*Exercise*.
Work through the lines of the material below, note those with the word "spray", and give their number, nothing else.

*Data block*.
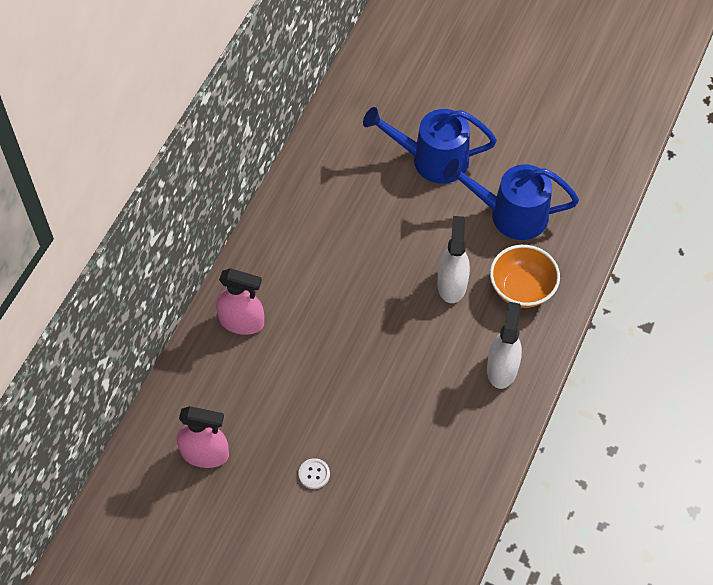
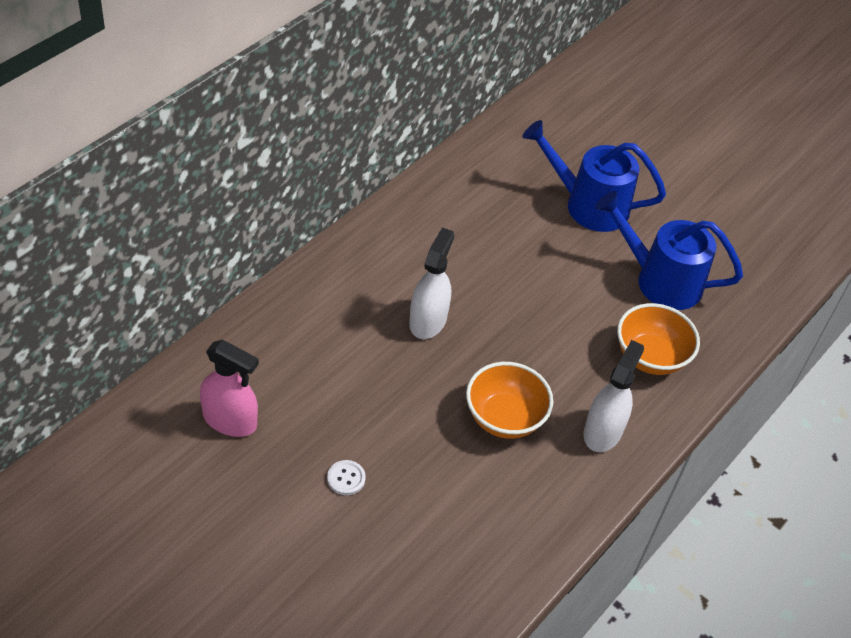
camera: 10 degrees right, 10 degrees down
(241, 321) = (323, 300): pink spray bottle -> none
(421, 381) = (504, 418): none -> orange bowl
(452, 284) = (572, 330): white spray bottle -> white spray bottle (428, 320)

*Answer to this exercise*.
2